_What this task involves_
In the entries that follow, find the word "right" and report each line it is on.

_Records for the task_
#####
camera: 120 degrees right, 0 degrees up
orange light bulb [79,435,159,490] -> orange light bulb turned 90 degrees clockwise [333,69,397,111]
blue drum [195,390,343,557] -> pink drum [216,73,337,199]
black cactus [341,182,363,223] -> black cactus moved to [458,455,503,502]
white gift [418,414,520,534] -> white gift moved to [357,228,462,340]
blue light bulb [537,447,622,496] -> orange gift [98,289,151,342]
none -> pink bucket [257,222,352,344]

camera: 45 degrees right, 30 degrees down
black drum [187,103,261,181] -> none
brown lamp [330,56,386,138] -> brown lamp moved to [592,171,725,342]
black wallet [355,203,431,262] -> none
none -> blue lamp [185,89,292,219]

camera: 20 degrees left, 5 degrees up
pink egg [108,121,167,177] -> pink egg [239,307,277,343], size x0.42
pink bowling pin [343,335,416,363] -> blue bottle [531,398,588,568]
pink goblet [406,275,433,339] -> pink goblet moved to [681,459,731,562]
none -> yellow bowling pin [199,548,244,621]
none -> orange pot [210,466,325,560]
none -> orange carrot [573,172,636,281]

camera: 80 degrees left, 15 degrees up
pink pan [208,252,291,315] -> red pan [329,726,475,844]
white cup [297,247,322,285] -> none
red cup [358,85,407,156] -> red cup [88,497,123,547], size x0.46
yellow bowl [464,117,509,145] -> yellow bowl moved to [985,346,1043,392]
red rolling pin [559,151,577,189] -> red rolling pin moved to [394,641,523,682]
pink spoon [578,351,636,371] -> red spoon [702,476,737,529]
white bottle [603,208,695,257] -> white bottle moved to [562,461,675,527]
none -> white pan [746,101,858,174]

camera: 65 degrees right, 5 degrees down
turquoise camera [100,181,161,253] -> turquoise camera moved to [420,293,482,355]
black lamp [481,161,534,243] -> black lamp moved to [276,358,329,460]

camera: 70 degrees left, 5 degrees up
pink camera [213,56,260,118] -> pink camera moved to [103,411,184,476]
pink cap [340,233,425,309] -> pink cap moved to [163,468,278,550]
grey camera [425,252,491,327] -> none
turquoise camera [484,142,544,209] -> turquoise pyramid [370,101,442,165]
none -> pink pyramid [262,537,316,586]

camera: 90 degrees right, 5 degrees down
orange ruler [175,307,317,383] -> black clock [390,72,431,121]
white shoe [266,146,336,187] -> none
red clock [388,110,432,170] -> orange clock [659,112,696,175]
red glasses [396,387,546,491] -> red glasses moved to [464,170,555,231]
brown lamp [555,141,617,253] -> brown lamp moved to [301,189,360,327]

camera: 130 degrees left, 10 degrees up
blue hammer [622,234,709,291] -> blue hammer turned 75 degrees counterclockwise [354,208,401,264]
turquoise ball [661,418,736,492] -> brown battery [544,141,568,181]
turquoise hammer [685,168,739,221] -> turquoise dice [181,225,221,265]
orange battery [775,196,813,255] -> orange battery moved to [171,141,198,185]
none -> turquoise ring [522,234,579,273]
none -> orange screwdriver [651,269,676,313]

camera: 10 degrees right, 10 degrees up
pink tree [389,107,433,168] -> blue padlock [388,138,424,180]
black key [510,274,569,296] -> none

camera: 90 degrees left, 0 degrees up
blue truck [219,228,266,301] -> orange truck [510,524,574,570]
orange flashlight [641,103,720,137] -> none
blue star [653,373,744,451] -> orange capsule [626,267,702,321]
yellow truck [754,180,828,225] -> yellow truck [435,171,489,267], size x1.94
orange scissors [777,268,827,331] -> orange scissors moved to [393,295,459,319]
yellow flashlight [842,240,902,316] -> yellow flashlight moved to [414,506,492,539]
#####
_Solution to this task_
camera: 120 degrees right, 0 degrees up
camera: 45 degrees right, 30 degrees down
camera: 65 degrees right, 5 degrees down
camera: 90 degrees right, 5 degrees down
camera: 10 degrees right, 10 degrees up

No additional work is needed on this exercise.